### Problem statement
Look through the data below for the line with "yellow slope B1:C1 level 3 top C -> none", and transcribe it exactly together with each line after it up to and including the line with "orange brick B2:C2". Give nothing else.

[Data excerpts]
=== Begin Enclosure ===

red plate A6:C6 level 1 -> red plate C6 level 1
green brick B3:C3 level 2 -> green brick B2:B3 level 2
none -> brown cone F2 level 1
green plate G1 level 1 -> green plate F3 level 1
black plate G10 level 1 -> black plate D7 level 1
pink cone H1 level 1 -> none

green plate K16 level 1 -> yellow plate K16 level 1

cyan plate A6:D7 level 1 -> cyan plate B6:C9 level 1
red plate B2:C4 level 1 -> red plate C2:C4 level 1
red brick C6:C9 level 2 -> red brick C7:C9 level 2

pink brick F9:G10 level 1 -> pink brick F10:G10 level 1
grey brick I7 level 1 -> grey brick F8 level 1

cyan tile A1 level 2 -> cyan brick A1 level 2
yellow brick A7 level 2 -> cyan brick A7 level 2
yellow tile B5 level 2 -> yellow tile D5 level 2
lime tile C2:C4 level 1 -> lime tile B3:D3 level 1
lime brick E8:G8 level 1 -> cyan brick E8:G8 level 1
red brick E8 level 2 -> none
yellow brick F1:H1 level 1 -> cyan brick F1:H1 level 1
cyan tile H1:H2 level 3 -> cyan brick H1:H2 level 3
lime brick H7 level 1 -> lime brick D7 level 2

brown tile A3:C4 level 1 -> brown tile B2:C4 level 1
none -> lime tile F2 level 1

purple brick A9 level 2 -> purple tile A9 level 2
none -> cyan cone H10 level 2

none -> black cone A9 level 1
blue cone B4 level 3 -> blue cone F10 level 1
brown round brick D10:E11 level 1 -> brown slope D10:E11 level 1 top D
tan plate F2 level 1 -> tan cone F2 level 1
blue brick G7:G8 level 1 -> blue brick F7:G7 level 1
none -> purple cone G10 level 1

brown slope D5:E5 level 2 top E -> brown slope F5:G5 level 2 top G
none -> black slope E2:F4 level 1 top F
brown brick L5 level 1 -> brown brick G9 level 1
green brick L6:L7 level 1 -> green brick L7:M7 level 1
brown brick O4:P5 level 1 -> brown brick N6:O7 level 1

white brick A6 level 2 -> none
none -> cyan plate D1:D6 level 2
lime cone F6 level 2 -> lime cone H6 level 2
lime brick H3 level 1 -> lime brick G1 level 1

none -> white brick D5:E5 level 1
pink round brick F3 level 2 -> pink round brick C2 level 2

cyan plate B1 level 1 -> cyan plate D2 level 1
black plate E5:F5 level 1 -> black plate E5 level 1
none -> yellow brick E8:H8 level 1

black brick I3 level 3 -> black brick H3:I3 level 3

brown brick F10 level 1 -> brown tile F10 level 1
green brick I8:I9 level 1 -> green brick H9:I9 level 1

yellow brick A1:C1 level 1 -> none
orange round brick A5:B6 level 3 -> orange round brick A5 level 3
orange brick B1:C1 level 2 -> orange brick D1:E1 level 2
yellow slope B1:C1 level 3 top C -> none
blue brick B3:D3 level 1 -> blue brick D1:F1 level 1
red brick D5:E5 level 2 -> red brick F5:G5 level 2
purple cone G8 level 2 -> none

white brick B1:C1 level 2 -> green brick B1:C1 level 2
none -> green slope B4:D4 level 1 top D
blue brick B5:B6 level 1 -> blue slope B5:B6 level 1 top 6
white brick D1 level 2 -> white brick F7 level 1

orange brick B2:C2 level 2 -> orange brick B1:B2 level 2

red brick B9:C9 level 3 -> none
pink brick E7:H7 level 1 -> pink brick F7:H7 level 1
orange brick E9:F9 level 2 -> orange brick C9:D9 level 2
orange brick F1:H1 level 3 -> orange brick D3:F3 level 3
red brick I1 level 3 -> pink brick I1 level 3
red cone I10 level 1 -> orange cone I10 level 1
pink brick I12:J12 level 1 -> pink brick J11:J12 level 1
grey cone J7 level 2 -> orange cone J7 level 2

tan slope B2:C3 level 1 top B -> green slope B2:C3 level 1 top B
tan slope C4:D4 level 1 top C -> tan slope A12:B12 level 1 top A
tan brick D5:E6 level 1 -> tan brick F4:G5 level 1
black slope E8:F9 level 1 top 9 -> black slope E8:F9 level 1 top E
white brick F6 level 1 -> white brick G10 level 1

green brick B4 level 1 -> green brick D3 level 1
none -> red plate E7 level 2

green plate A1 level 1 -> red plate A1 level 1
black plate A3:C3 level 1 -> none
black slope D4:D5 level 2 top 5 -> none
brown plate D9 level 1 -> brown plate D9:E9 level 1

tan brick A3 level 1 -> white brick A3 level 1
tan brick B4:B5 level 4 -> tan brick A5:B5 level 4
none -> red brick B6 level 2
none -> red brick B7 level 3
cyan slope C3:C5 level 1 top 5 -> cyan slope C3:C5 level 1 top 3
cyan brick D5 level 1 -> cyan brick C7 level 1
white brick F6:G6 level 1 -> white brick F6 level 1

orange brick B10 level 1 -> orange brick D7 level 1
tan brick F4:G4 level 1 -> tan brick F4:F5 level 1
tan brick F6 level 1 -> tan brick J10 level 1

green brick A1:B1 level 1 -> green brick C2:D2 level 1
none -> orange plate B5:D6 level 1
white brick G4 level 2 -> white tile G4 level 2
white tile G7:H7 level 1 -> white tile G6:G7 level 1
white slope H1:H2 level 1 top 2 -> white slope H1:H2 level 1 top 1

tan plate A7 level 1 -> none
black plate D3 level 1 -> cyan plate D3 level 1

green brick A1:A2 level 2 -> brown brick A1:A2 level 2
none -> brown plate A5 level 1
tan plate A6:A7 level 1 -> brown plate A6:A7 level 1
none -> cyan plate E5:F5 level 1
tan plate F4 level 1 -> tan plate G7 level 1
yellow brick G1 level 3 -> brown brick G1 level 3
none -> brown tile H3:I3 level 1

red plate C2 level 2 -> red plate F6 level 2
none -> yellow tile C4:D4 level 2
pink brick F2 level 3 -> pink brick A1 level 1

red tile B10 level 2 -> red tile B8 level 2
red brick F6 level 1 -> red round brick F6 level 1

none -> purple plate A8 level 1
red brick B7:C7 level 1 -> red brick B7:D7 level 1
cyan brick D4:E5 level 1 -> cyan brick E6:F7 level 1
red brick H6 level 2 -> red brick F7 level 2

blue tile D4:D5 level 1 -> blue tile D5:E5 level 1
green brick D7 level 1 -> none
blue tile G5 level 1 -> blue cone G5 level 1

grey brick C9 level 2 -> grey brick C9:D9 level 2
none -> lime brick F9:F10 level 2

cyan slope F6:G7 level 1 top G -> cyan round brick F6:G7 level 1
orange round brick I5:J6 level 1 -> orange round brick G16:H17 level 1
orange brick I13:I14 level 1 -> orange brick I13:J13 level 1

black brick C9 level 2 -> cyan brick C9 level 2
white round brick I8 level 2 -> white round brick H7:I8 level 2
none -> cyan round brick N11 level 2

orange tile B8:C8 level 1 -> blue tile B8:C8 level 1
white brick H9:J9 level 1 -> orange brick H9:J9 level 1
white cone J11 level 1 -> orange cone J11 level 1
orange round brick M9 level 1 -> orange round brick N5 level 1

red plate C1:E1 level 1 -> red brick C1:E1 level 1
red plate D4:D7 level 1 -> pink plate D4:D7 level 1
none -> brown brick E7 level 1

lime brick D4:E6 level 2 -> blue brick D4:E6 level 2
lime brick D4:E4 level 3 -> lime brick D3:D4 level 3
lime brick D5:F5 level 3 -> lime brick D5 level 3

=== End Enclosure ===

### Solved problem
yellow slope B1:C1 level 3 top C -> none
blue brick B3:D3 level 1 -> blue brick D1:F1 level 1
red brick D5:E5 level 2 -> red brick F5:G5 level 2
purple cone G8 level 2 -> none

white brick B1:C1 level 2 -> green brick B1:C1 level 2
none -> green slope B4:D4 level 1 top D
blue brick B5:B6 level 1 -> blue slope B5:B6 level 1 top 6
white brick D1 level 2 -> white brick F7 level 1

orange brick B2:C2 level 2 -> orange brick B1:B2 level 2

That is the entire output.